## Exercise material
-------------------------

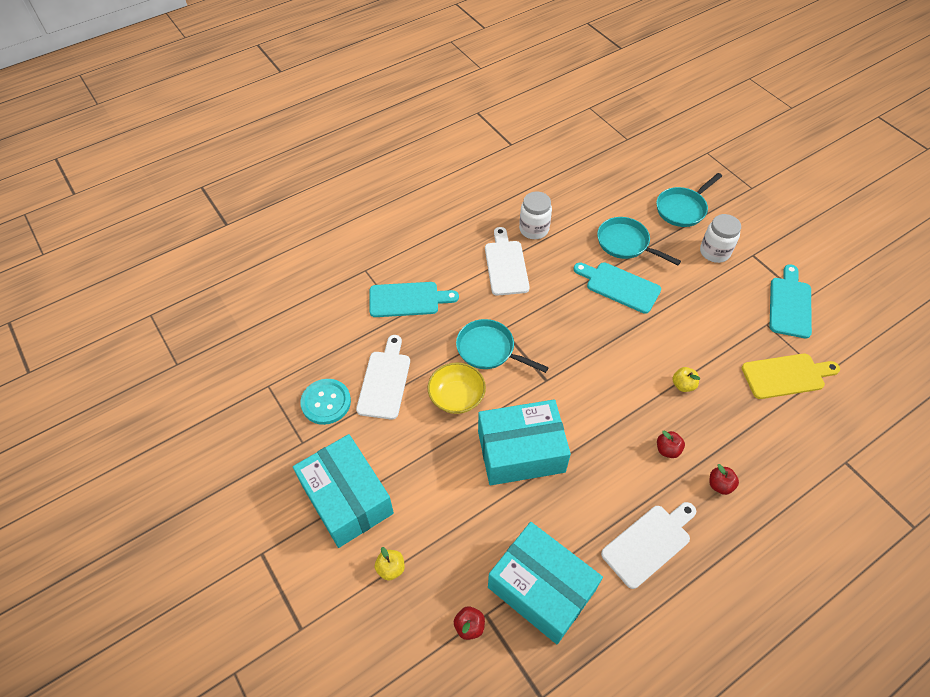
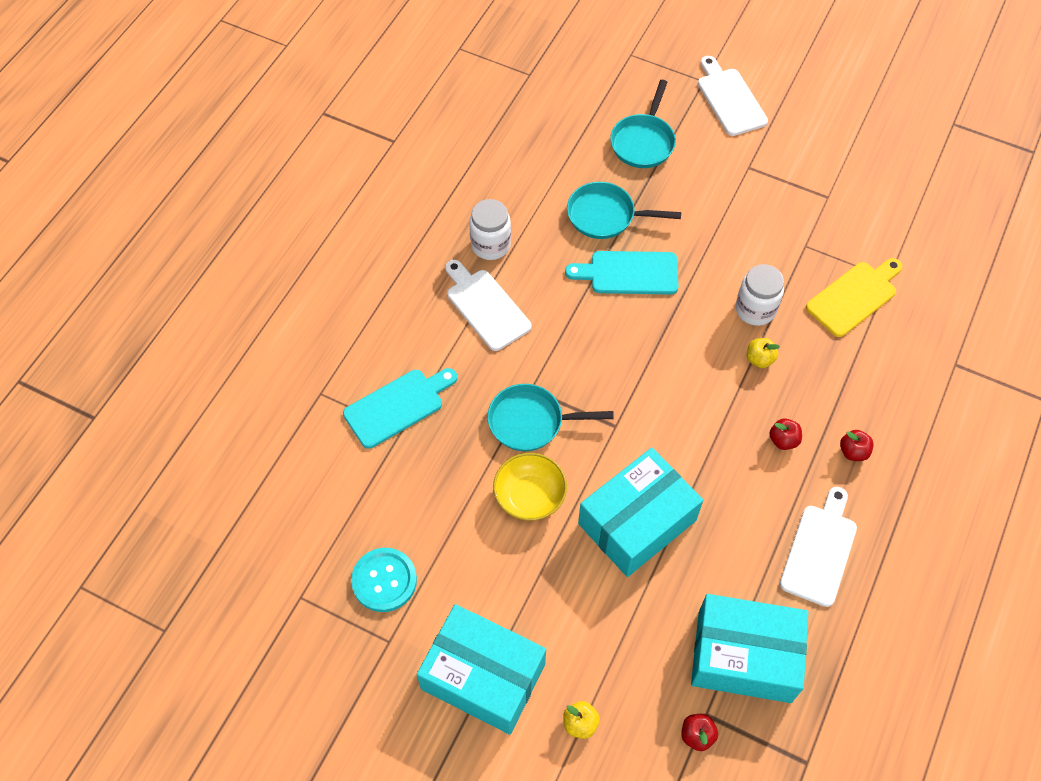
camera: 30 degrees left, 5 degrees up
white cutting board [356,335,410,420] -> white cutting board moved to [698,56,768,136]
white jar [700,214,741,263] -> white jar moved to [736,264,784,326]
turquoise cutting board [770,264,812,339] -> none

-------------------------

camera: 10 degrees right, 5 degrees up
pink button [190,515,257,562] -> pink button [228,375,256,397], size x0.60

-------------------------

## About this task
With the first line being the one containing "white jar [700,214,741,263]" and the last line the one containing "turquoise cutting board", transcribe exactly the lines above that fall in that range.

## Expected answer
white jar [700,214,741,263] -> white jar moved to [736,264,784,326]
turquoise cutting board [770,264,812,339] -> none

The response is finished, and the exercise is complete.